**SOURCE DATA**
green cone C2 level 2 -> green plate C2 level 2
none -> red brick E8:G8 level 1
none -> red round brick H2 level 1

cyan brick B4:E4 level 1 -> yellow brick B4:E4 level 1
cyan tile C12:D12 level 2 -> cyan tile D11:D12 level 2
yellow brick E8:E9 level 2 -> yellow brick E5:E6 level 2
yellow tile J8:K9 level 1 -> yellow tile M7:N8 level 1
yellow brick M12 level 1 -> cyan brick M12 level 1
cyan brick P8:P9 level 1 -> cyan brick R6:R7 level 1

**ABOUT THIS EXERCISE**
Across all the records, find the lines containing the word "tile" and reproduce each one.

**SOLUTION FOR THIS PROBLEM**
cyan tile C12:D12 level 2 -> cyan tile D11:D12 level 2
yellow tile J8:K9 level 1 -> yellow tile M7:N8 level 1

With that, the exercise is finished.